What you are asked to do: Word for word, copy the lines from the one with "R1: none -> 16 (3V3, LX)" to the last line of the data below, counting both, and keep every picture out.

Data for this task:
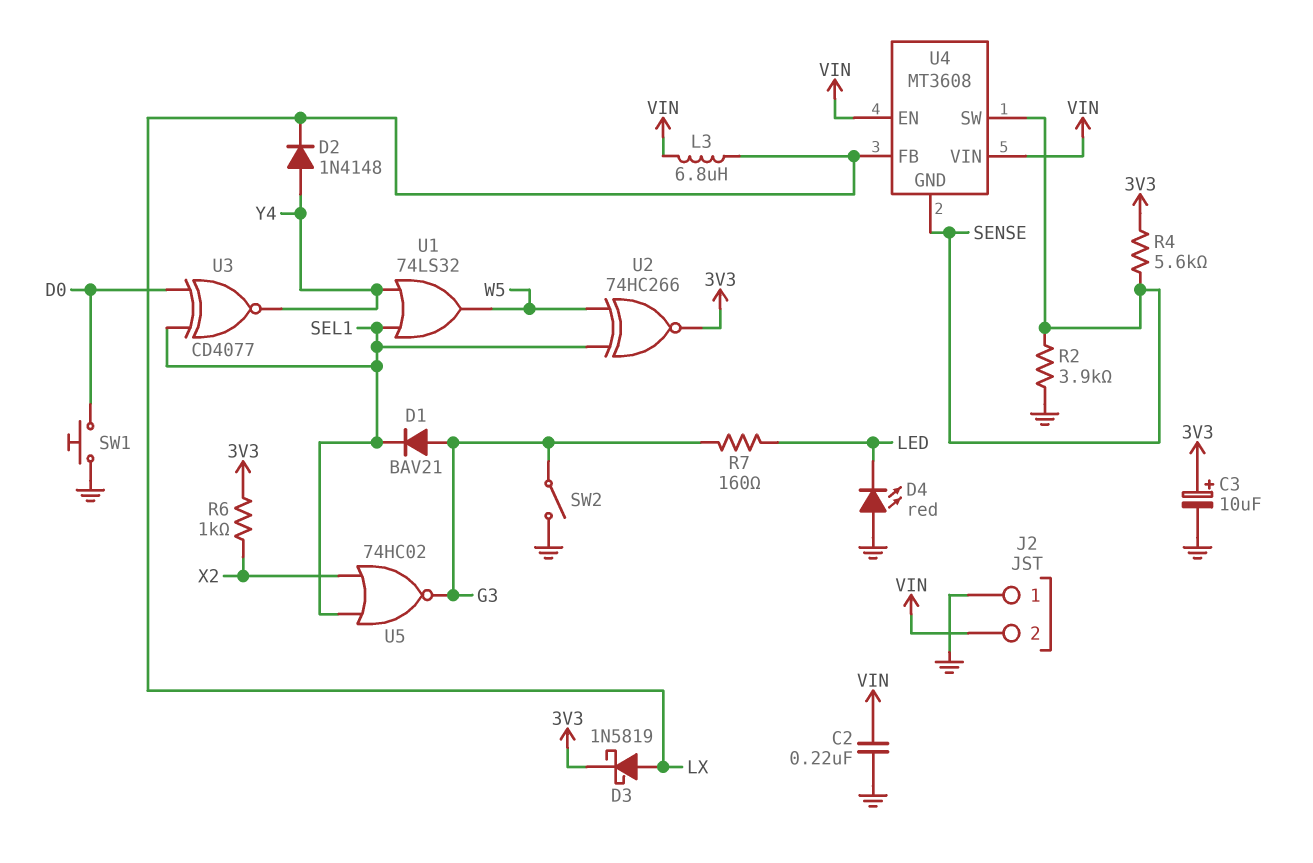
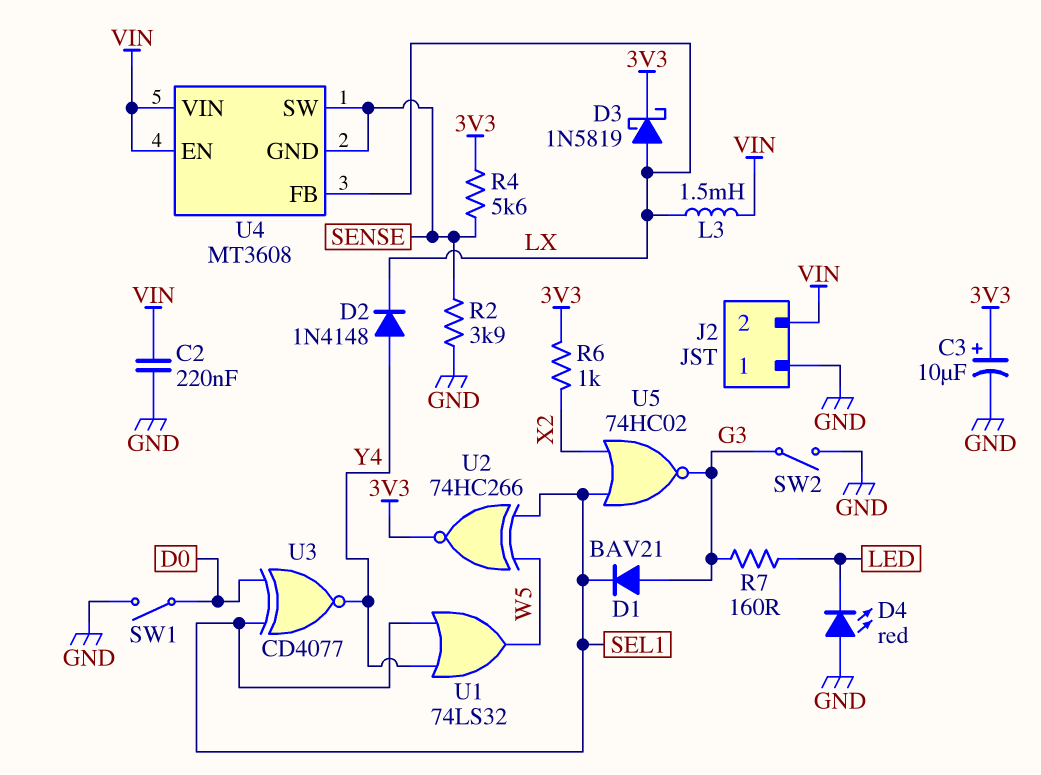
L3: 6.8uH (LX, VIN) -> 1.5mH (LX, VIN)
SW1: button (D0, GND) -> switch (D0, GND)

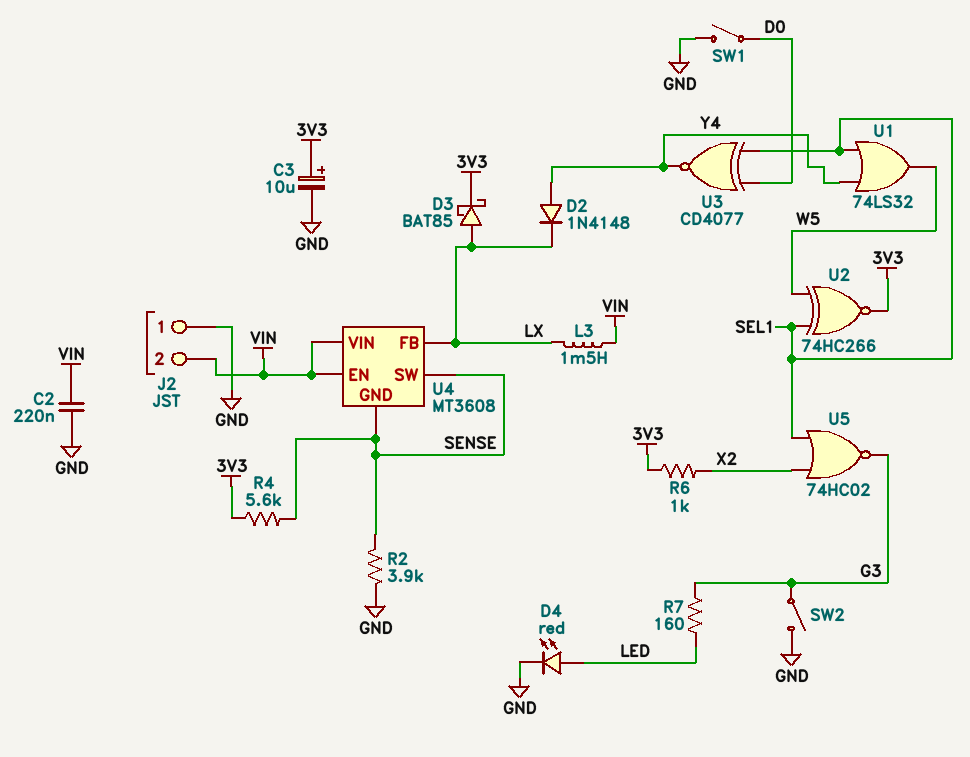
D1: diode BAV21 (A G3, K SEL1) -> none
D3: schottky 1N5819 (A LX, K 3V3) -> schottky BAT85 (A LX, K 3V3)
D4: LED red (A GND, K LED) -> LED red (A LED, K GND)

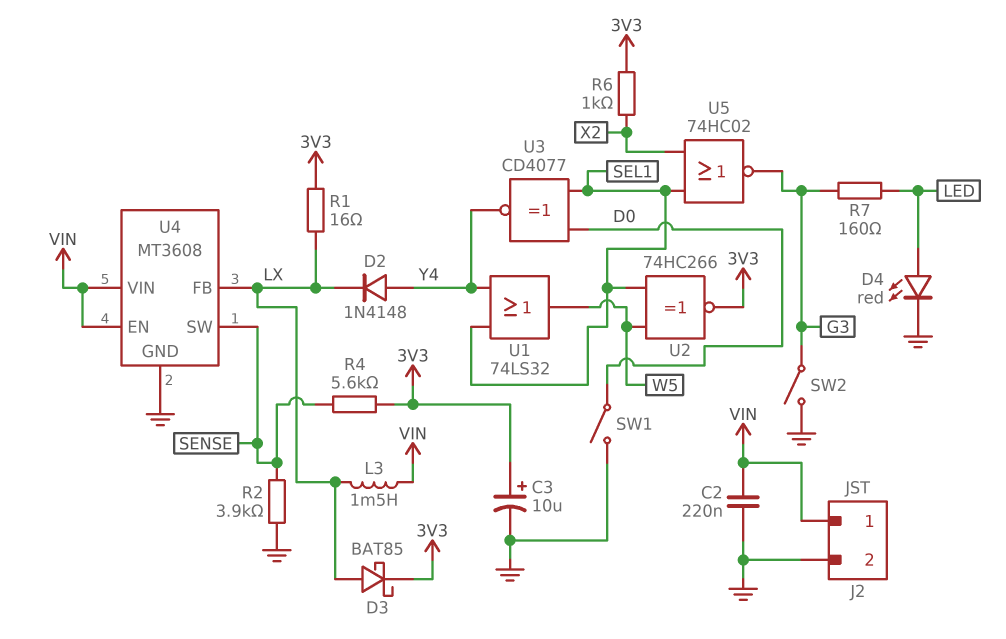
J2 pin 1: GND -> VIN
J2 pin 2: VIN -> GND
R1: none -> 16 (3V3, LX)
U4 pin GND: SENSE -> GND

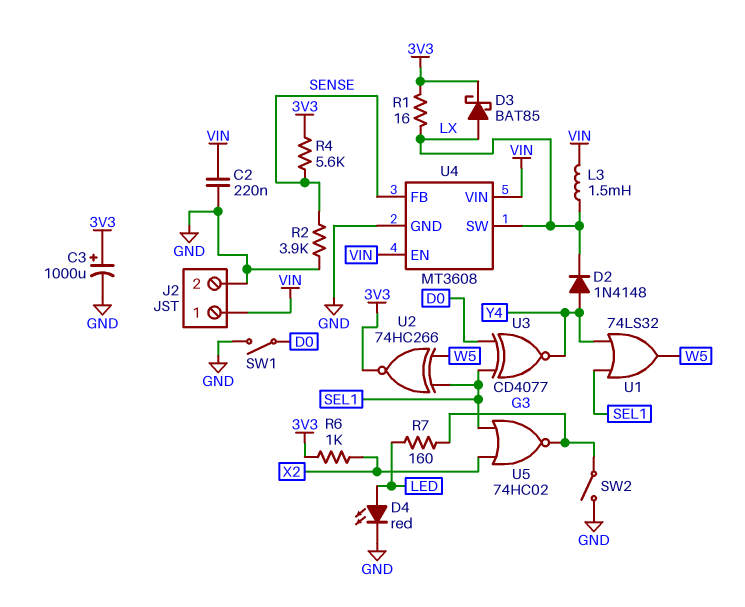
C3: 10uF (plus 3V3, minus GND) -> 1000uF (plus 3V3, minus GND)
U4 pin FB: LX -> SENSE
U4 pin SW: SENSE -> LX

Reply to the task:
R1: none -> 16 (3V3, LX)
U4 pin GND: SENSE -> GND

C3: 10uF (plus 3V3, minus GND) -> 1000uF (plus 3V3, minus GND)
U4 pin FB: LX -> SENSE
U4 pin SW: SENSE -> LX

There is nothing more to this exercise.